Requirement: Should any entry hold a picture, omit that picture and copy the rest of the entry exactly.

Supplied material:
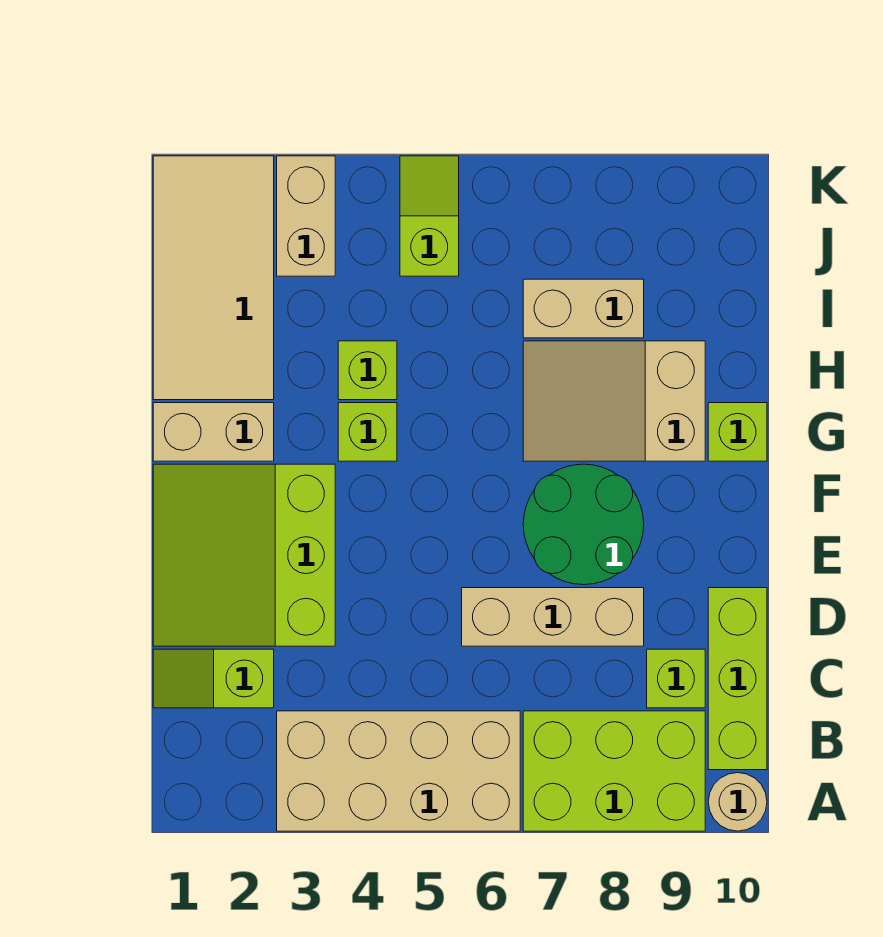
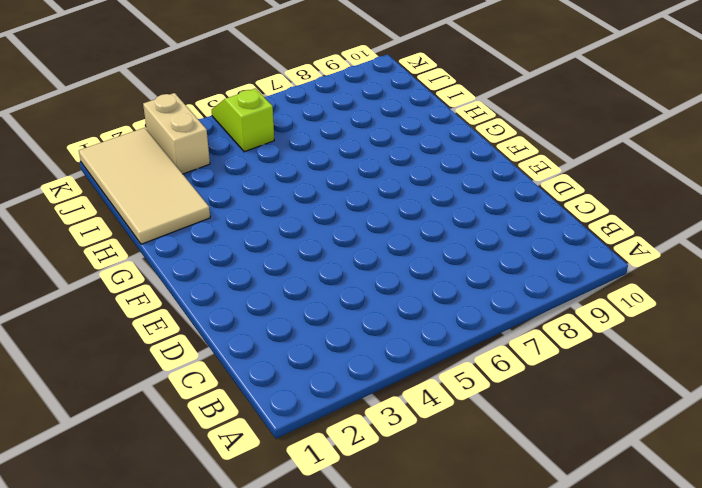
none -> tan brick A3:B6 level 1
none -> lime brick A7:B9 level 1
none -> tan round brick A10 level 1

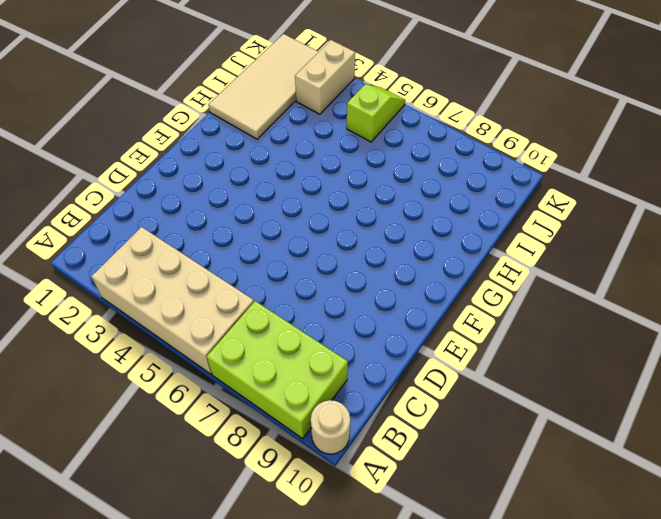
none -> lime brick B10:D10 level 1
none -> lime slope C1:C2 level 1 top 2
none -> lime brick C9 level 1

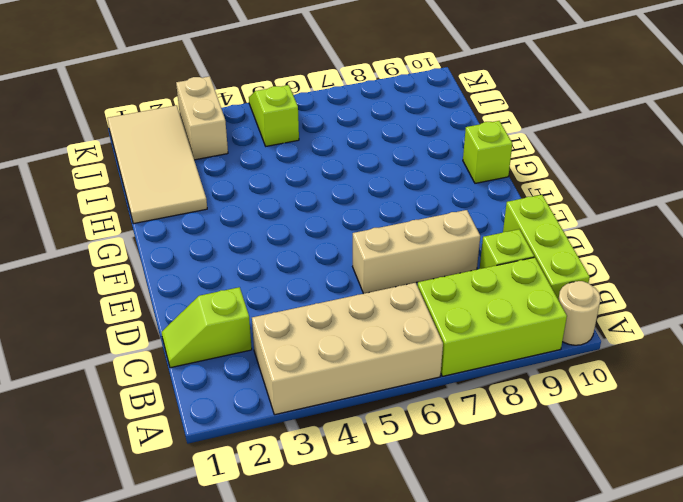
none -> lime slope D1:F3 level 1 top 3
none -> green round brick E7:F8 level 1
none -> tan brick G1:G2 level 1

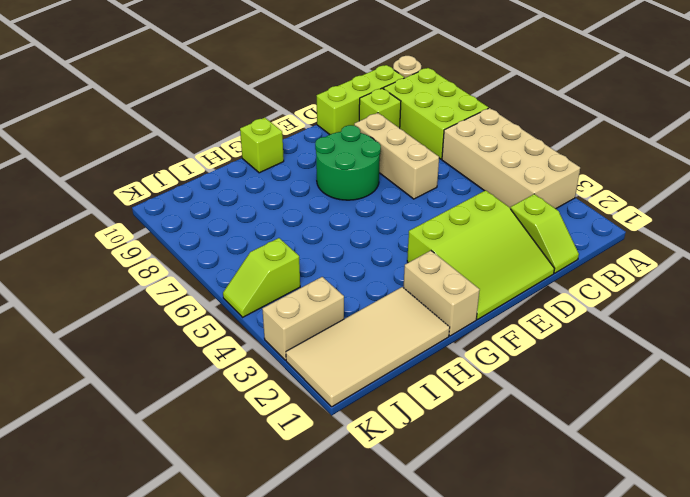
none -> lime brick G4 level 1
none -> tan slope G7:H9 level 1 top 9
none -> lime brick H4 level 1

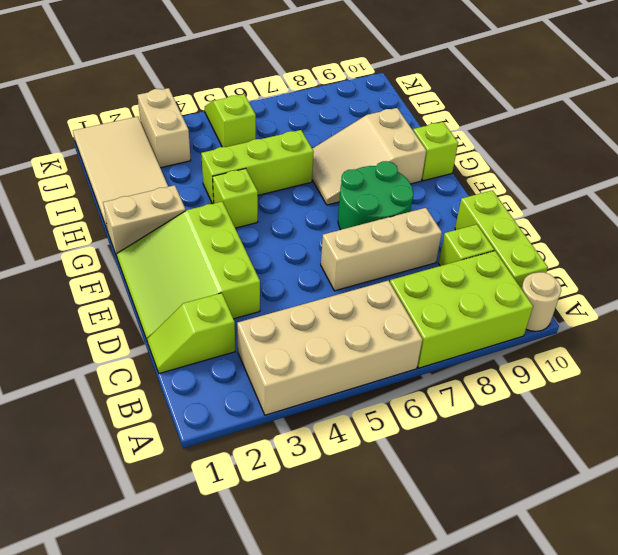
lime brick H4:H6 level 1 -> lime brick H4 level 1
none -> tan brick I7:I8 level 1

Expected answer:
none -> tan brick A3:B6 level 1
none -> lime brick A7:B9 level 1
none -> tan round brick A10 level 1

none -> lime brick B10:D10 level 1
none -> lime slope C1:C2 level 1 top 2
none -> lime brick C9 level 1

none -> lime slope D1:F3 level 1 top 3
none -> green round brick E7:F8 level 1
none -> tan brick G1:G2 level 1

none -> lime brick G4 level 1
none -> tan slope G7:H9 level 1 top 9
none -> lime brick H4 level 1

lime brick H4:H6 level 1 -> lime brick H4 level 1
none -> tan brick I7:I8 level 1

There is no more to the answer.